- Brief -
Return all of the data below verbatim and exclude every picture.

- Provided records -
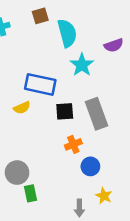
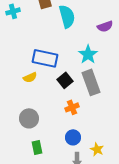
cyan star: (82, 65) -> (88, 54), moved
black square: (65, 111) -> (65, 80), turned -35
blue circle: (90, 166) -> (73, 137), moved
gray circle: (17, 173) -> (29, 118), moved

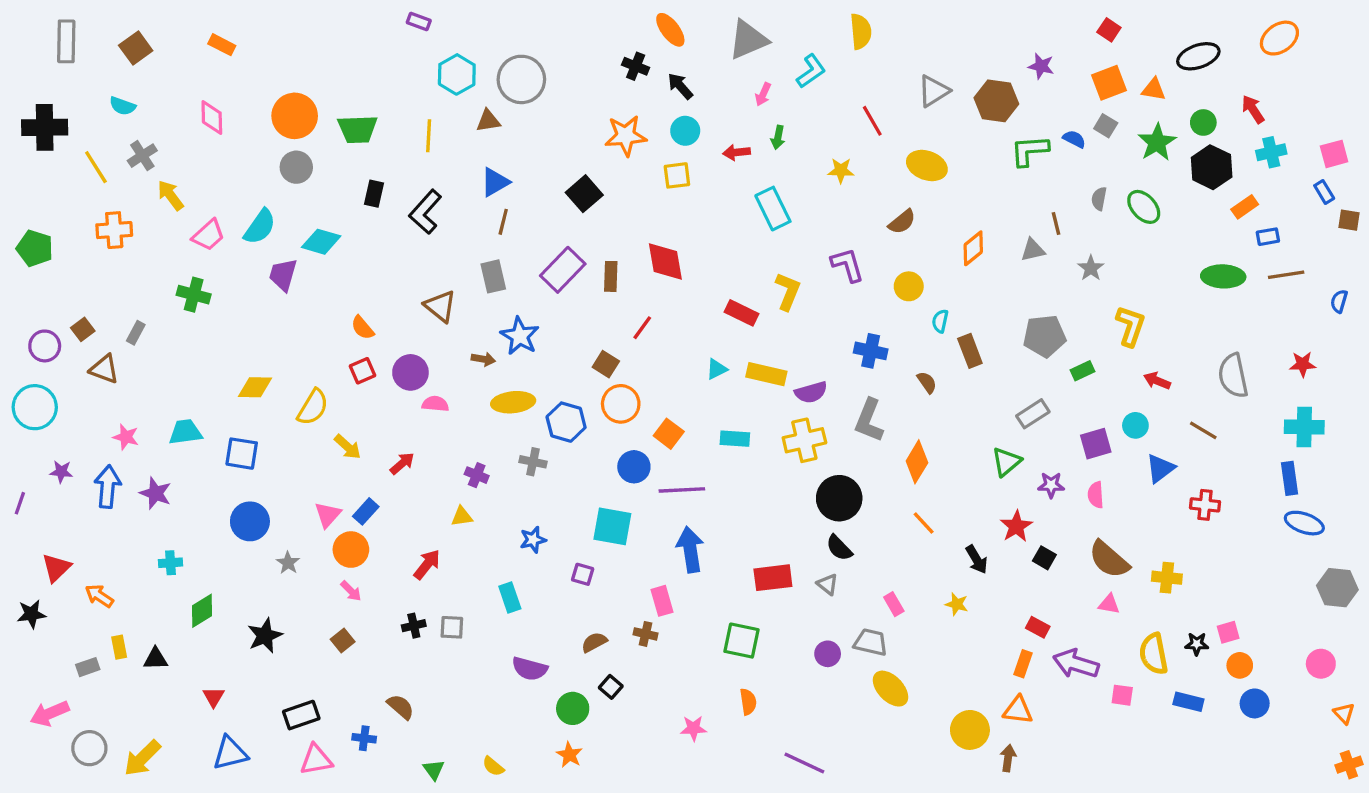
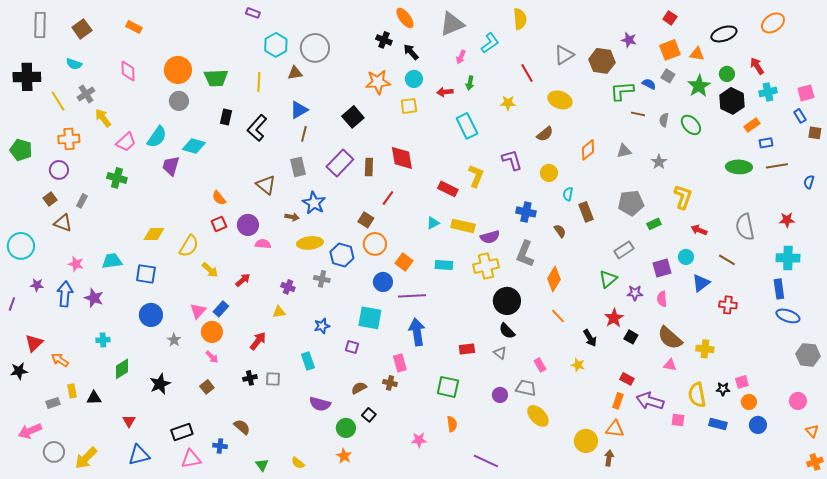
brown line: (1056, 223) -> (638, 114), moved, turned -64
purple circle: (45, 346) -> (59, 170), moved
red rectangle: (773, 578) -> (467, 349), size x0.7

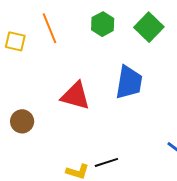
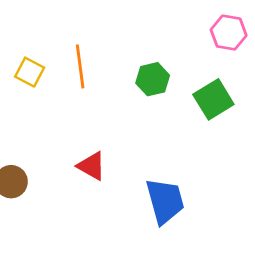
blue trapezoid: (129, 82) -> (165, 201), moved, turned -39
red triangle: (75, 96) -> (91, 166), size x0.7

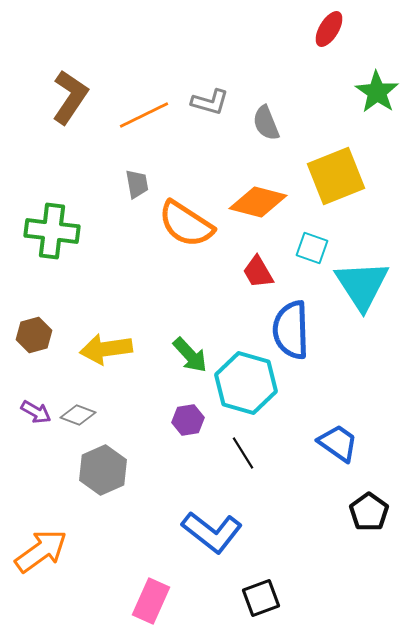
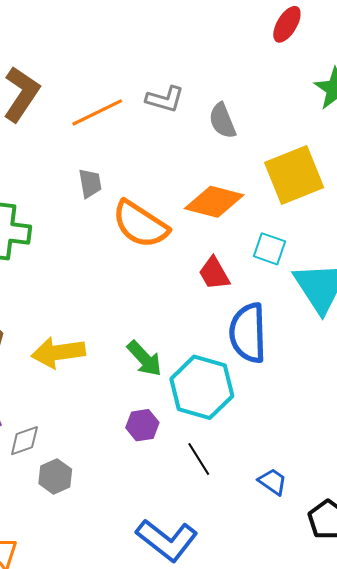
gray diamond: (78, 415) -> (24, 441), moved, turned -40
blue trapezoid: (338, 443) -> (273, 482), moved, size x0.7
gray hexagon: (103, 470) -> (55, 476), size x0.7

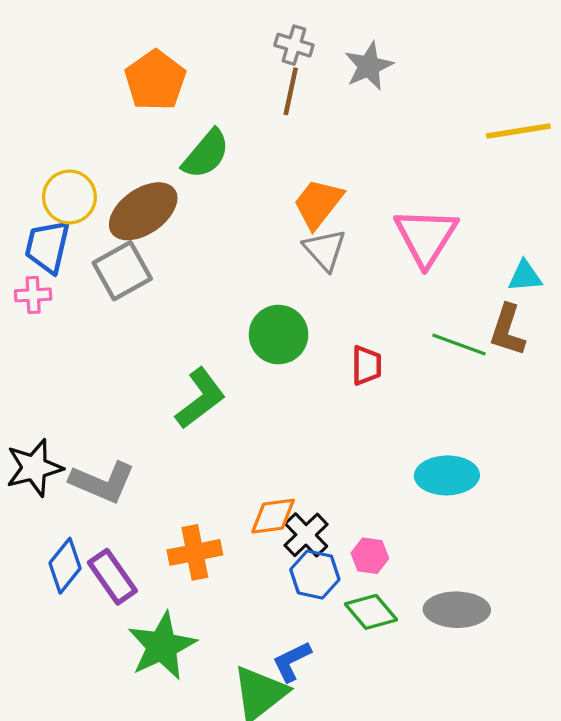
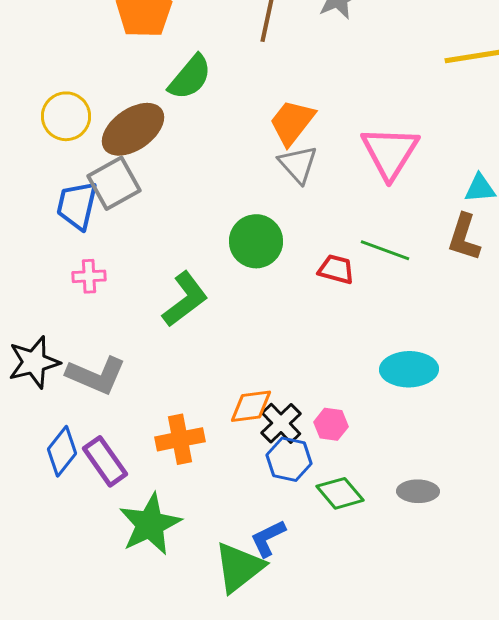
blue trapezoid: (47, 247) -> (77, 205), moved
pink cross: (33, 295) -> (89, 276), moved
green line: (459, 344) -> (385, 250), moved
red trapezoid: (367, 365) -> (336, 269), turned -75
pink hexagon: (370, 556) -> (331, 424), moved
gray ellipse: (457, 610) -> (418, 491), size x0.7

- Task answer -
cyan star: (82, 65) -> (88, 54), moved
black square: (65, 111) -> (65, 80), turned -35
blue circle: (90, 166) -> (73, 137), moved
gray circle: (17, 173) -> (29, 118), moved

brown line: (1056, 223) -> (638, 114), moved, turned -64
purple circle: (45, 346) -> (59, 170), moved
red rectangle: (773, 578) -> (467, 349), size x0.7

blue trapezoid: (129, 82) -> (165, 201), moved, turned -39
red triangle: (75, 96) -> (91, 166), size x0.7

gray diamond: (78, 415) -> (24, 441), moved, turned -40
blue trapezoid: (338, 443) -> (273, 482), moved, size x0.7
gray hexagon: (103, 470) -> (55, 476), size x0.7

blue trapezoid: (47, 247) -> (77, 205), moved
pink cross: (33, 295) -> (89, 276), moved
green line: (459, 344) -> (385, 250), moved
red trapezoid: (367, 365) -> (336, 269), turned -75
pink hexagon: (370, 556) -> (331, 424), moved
gray ellipse: (457, 610) -> (418, 491), size x0.7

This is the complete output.